In your copy, include every entry exactly as written but no pictures.

____ Extracted material

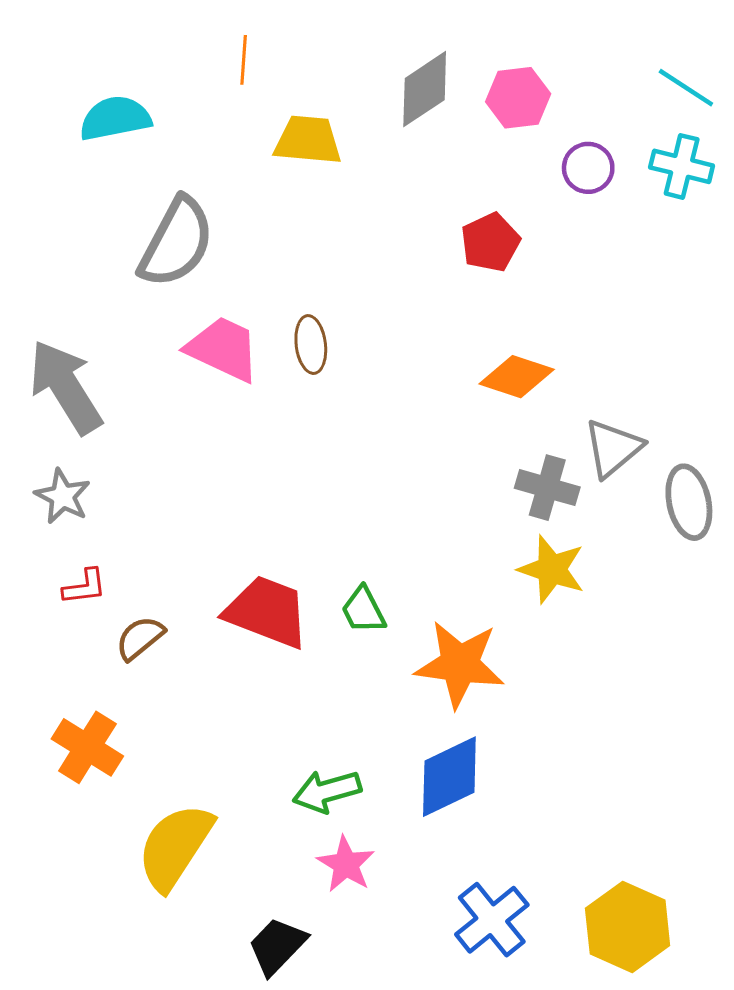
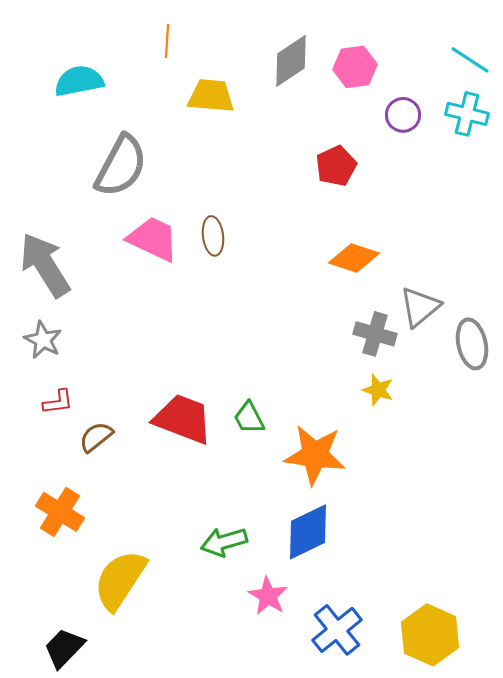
yellow star: (552, 569) -> (378, 390), size x0.7
pink star: (346, 864) -> (268, 596), moved
black trapezoid: (277, 946) -> (64, 648), moved

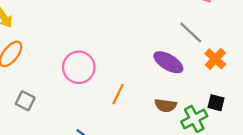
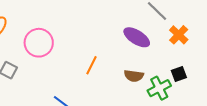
pink circle: (79, 67) -> (39, 43), moved
black square: (216, 103) -> (179, 74), turned -35

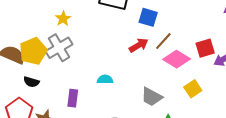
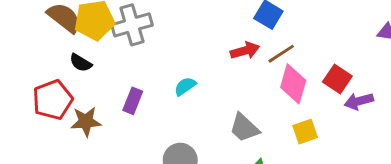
red square: (205, 48) -> (337, 79), turned 36
pink diamond: (177, 59) -> (293, 84), turned 60
cyan semicircle: (105, 79) -> (185, 86), turned -49

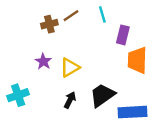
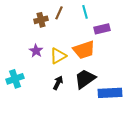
brown line: (71, 16) -> (59, 13), turned -32
purple rectangle: (123, 35) -> (102, 29), turned 63
orange trapezoid: (137, 60) -> (84, 50), moved, turned -110

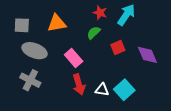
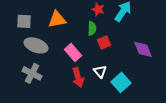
green semicircle: (94, 33) -> (92, 28), turned 136
red square: (118, 47) -> (104, 42), moved
white triangle: (102, 90) -> (100, 71), moved, turned 40

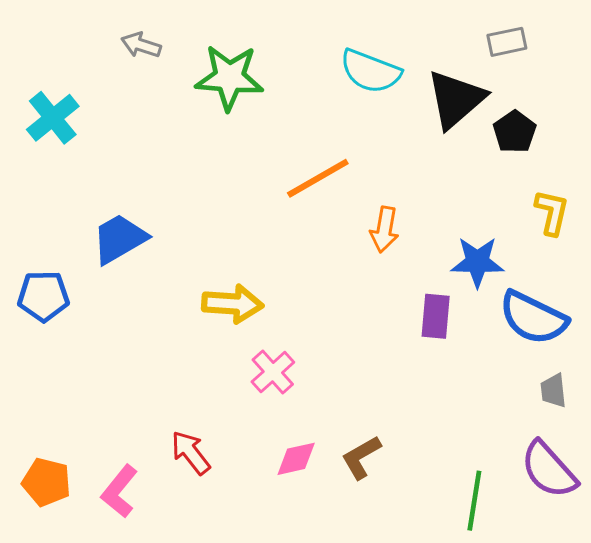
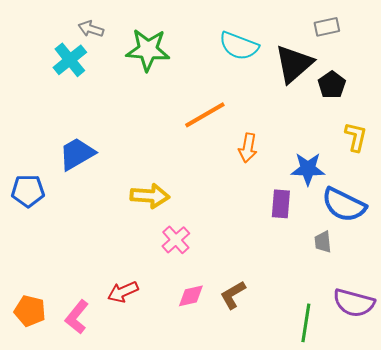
cyan cross: (53, 118) -> (70, 60), moved
gray trapezoid: (553, 391) -> (323, 242), moved
red arrow: (191, 453) -> (123, 292), turned -76
purple semicircle: (549, 470) -> (354, 303), turned -33

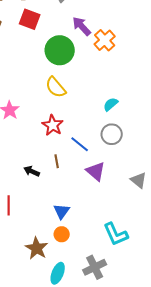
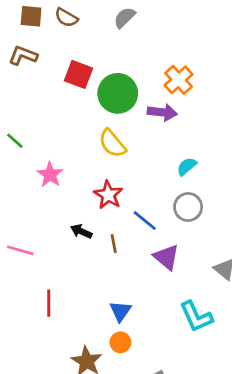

________

Output of the task -
yellow star: (552, 569) -> (378, 390), size x0.7
pink star: (346, 864) -> (268, 596), moved
black trapezoid: (277, 946) -> (64, 648), moved

pink circle: (79, 67) -> (39, 43), moved
black square: (216, 103) -> (179, 74), turned -35

red square: (205, 48) -> (337, 79), turned 36
pink diamond: (177, 59) -> (293, 84), turned 60
cyan semicircle: (105, 79) -> (185, 86), turned -49

brown line: (71, 16) -> (59, 13), turned -32
purple rectangle: (123, 35) -> (102, 29), turned 63
orange trapezoid: (137, 60) -> (84, 50), moved, turned -110

green semicircle: (94, 33) -> (92, 28), turned 136
red square: (118, 47) -> (104, 42), moved
white triangle: (102, 90) -> (100, 71), moved, turned 40

cyan cross: (53, 118) -> (70, 60), moved
gray trapezoid: (553, 391) -> (323, 242), moved
red arrow: (191, 453) -> (123, 292), turned -76
purple semicircle: (549, 470) -> (354, 303), turned -33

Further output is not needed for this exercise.